• **Exercise instructions**:
The expected output is the line with "blue mug: 1 -> 2" followed by every remaining line of the entries, all repeated exactly.

⁂

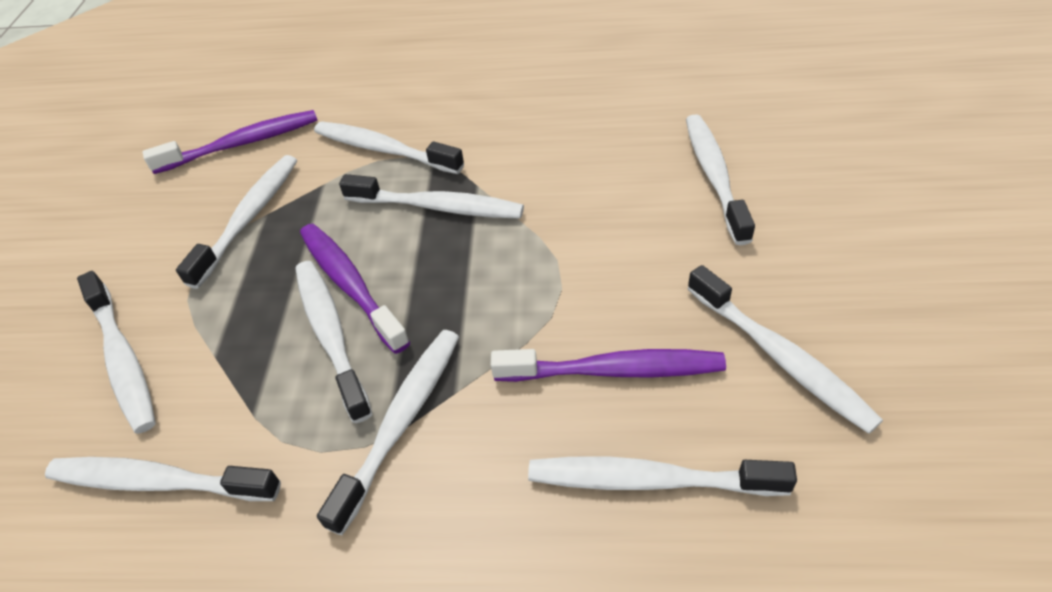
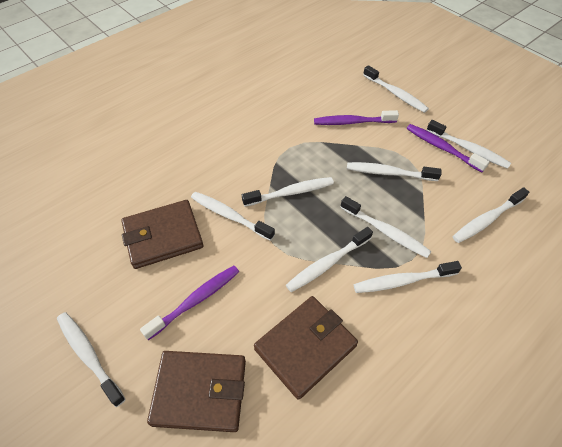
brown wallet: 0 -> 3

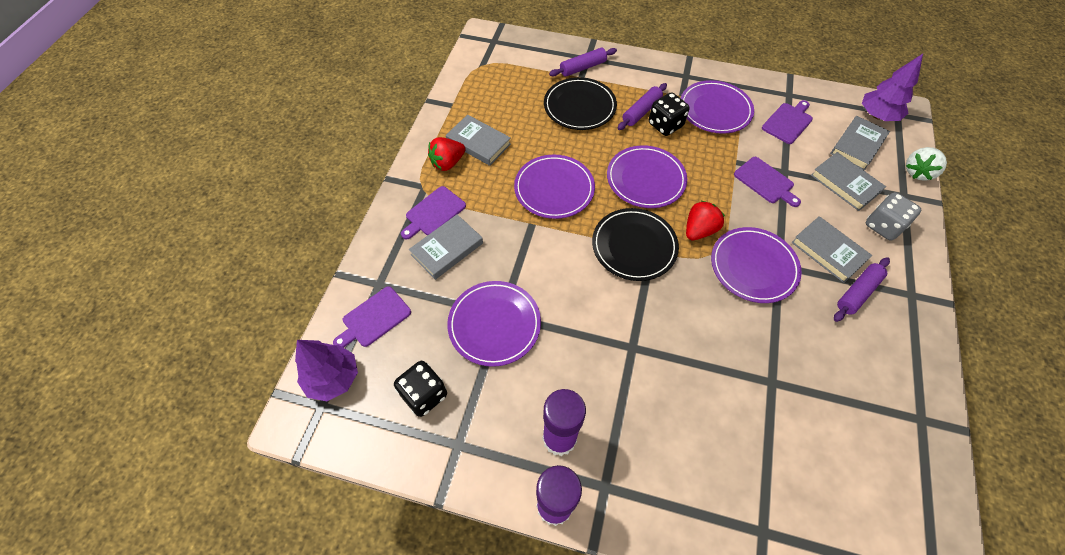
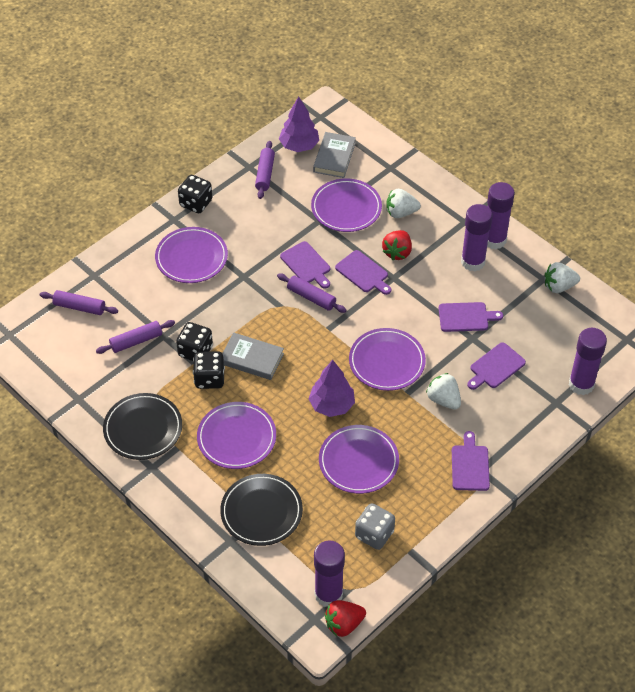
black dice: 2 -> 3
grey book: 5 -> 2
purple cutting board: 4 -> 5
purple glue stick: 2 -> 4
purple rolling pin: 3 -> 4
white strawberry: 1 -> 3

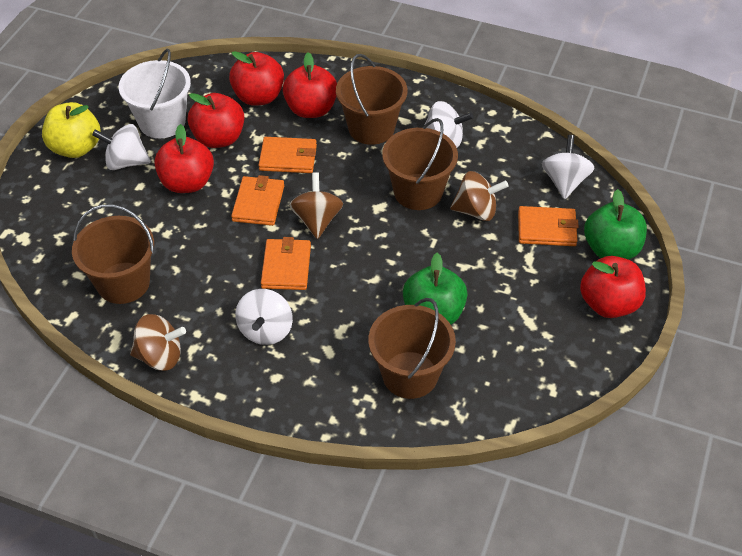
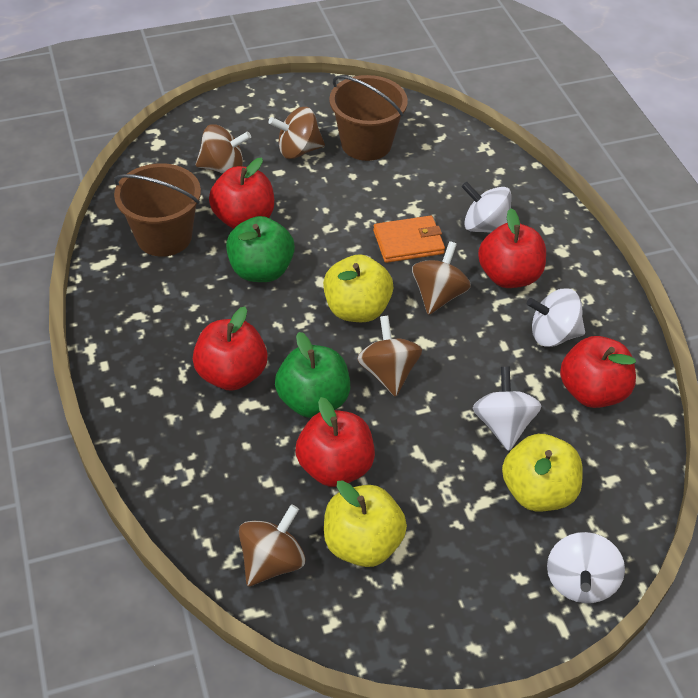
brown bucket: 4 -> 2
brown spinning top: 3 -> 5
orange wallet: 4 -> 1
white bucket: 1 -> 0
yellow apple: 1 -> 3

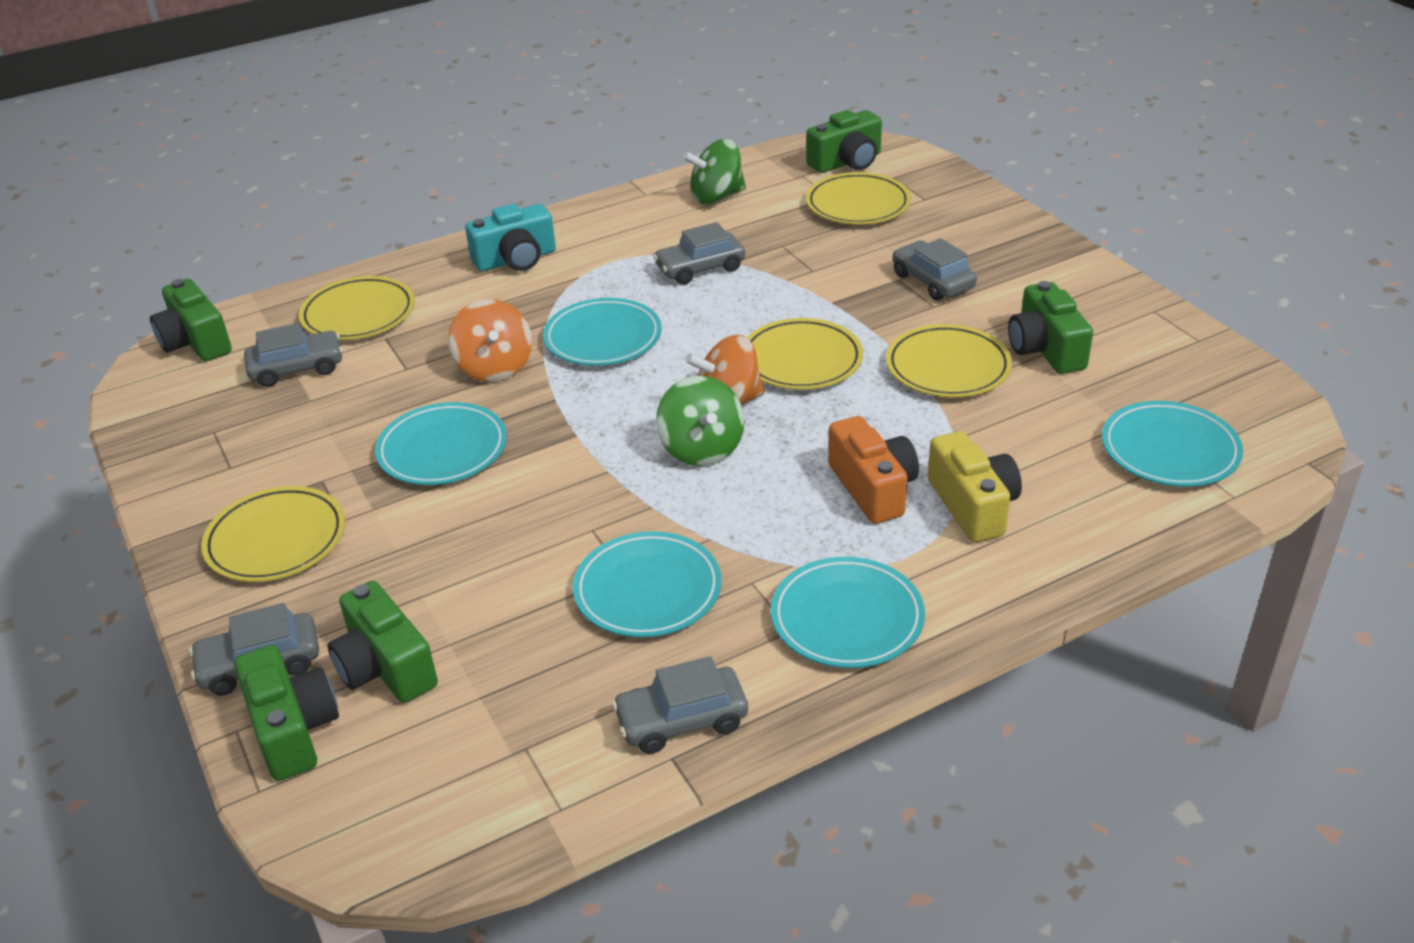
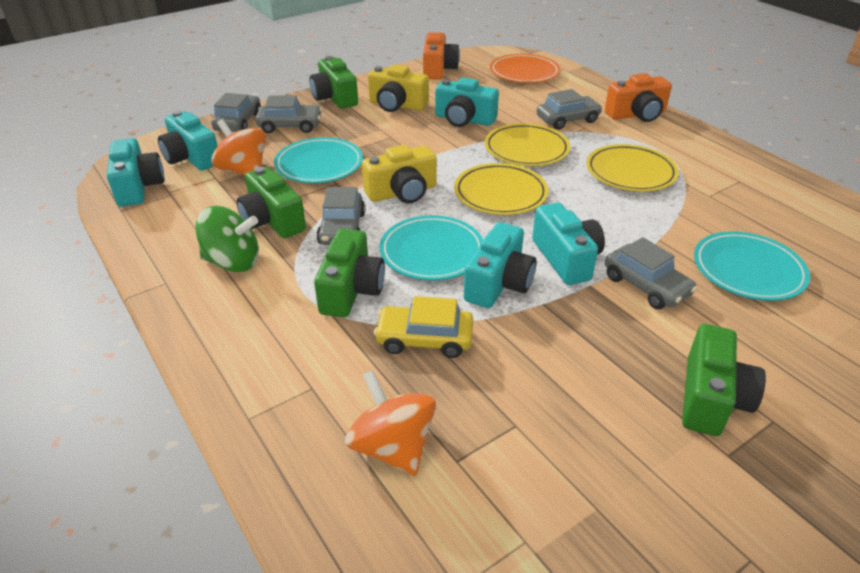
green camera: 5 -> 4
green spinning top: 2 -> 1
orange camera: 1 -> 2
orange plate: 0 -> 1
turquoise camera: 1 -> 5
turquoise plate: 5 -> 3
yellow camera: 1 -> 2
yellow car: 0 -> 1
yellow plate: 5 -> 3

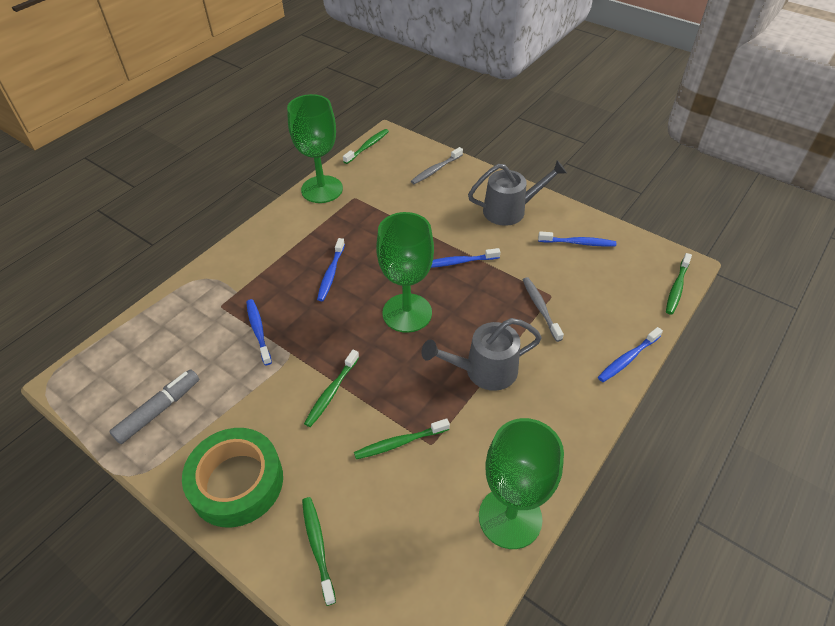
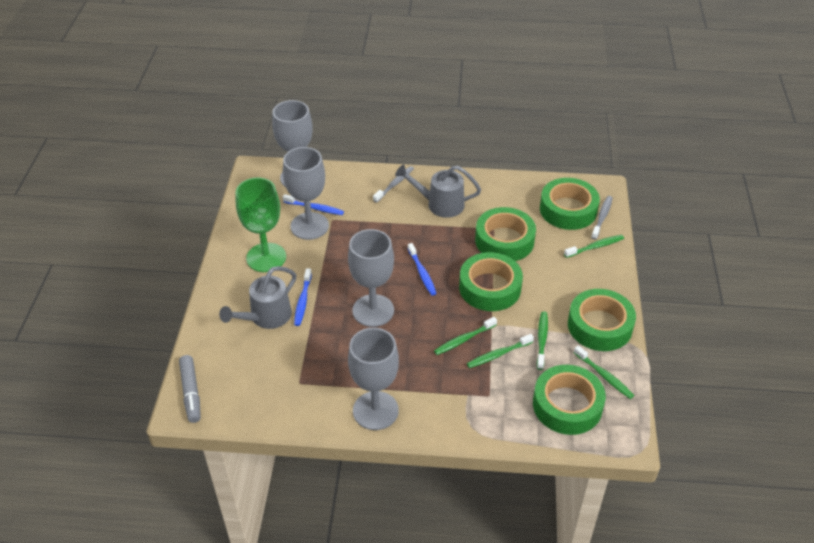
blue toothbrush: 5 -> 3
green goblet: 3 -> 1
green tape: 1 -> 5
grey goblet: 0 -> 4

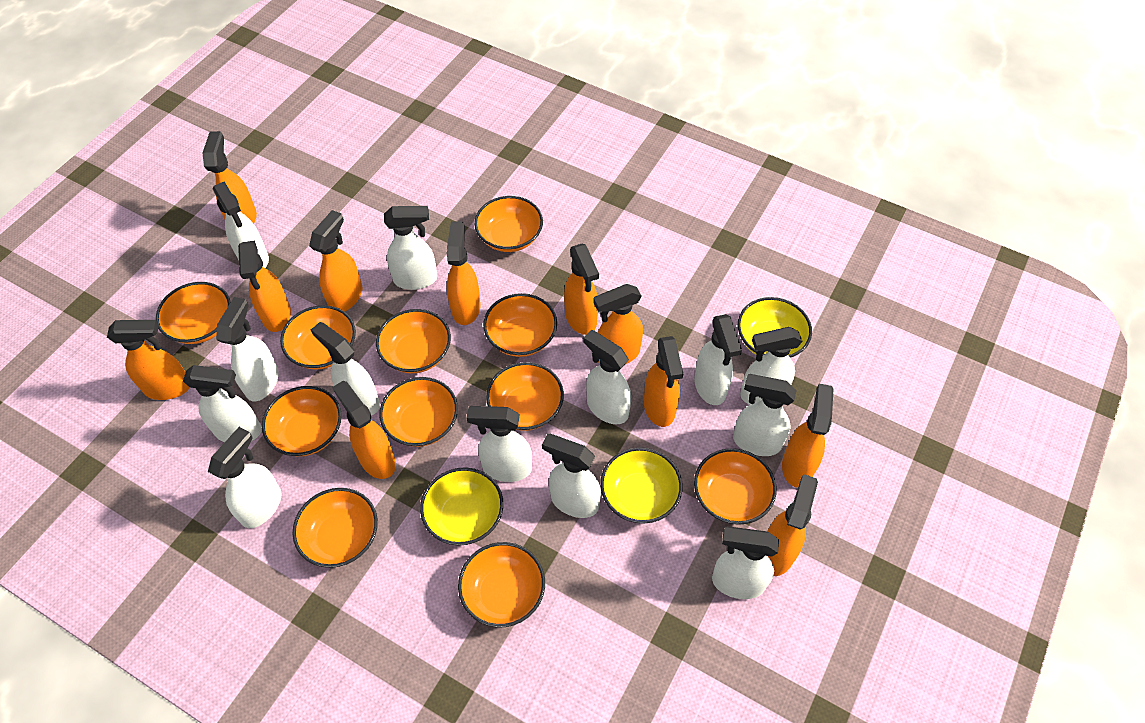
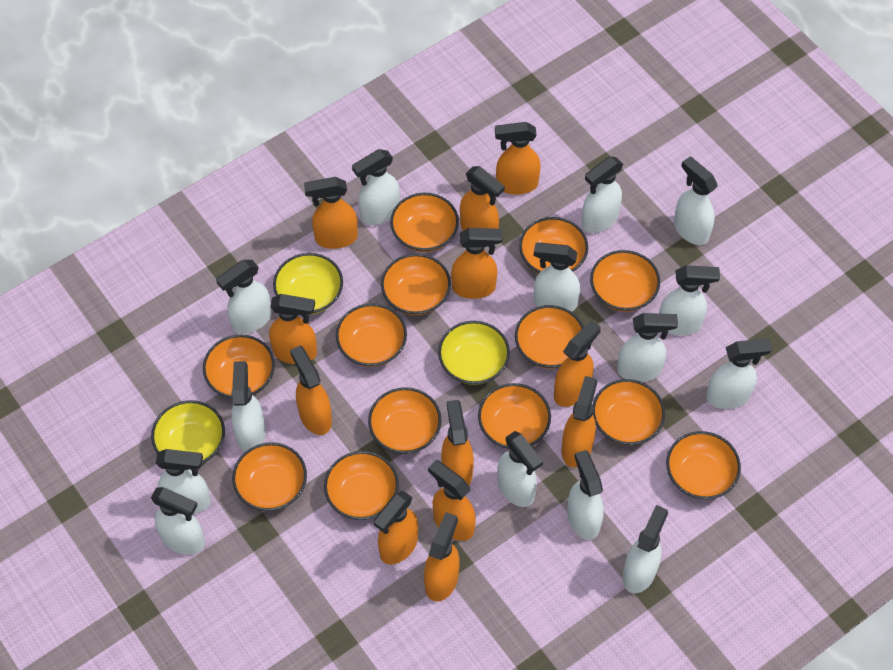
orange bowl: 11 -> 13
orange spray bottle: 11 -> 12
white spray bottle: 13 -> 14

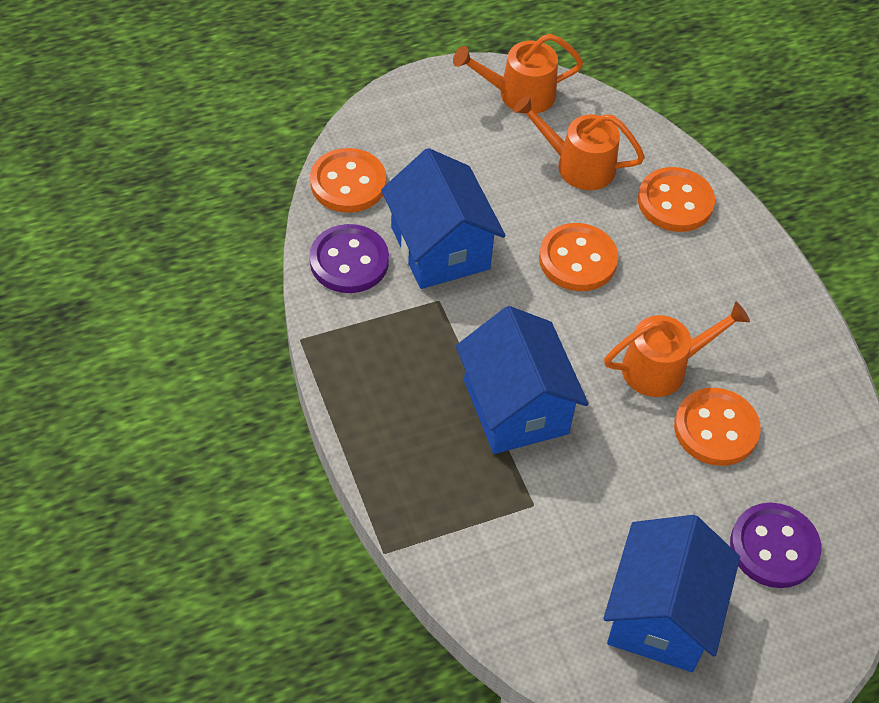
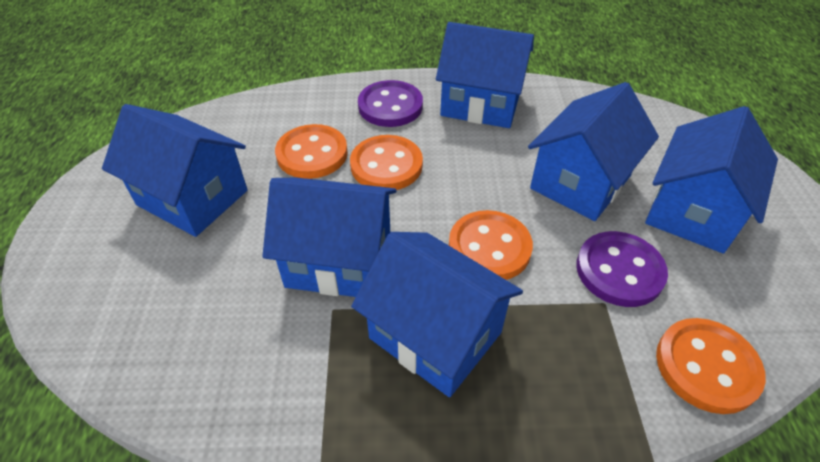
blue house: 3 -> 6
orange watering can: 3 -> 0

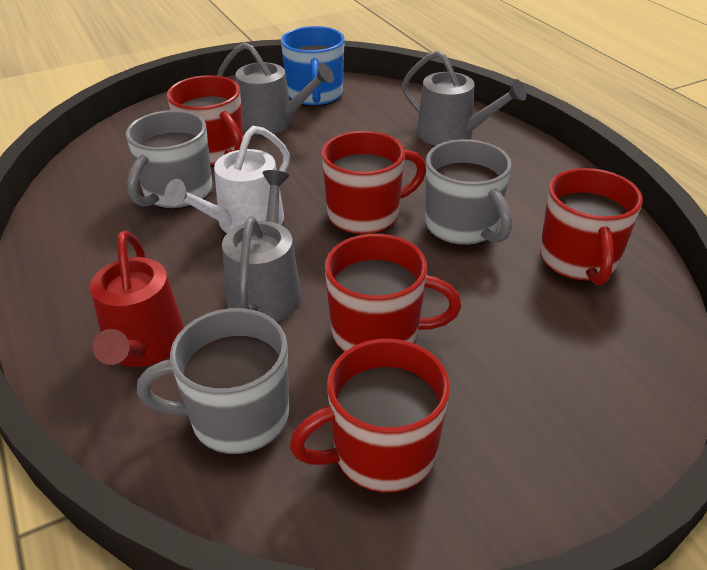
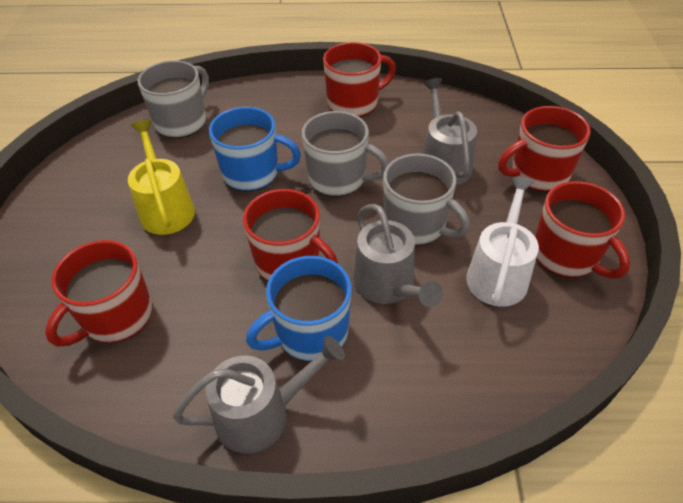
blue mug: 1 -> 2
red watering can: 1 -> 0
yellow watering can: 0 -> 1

⁂

• **Response box**:
blue mug: 1 -> 2
red watering can: 1 -> 0
yellow watering can: 0 -> 1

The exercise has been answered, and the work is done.